▸ TASK TO CARRY OUT
Going through the entries below, copy out each line that contains "left".

▸ EXTRACTED DATA
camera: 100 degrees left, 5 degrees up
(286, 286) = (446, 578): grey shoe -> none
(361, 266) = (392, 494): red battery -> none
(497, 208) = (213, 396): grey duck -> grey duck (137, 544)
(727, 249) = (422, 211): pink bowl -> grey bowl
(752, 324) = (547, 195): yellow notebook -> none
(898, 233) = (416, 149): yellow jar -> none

--

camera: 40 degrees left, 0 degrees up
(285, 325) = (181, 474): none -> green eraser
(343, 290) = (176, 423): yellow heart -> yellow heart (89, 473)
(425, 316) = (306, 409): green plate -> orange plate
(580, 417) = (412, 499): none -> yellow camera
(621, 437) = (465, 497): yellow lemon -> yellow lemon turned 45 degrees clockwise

▸ ANSWER TO THIS PROBLEM
camera: 100 degrees left, 5 degrees up
camera: 40 degrees left, 0 degrees up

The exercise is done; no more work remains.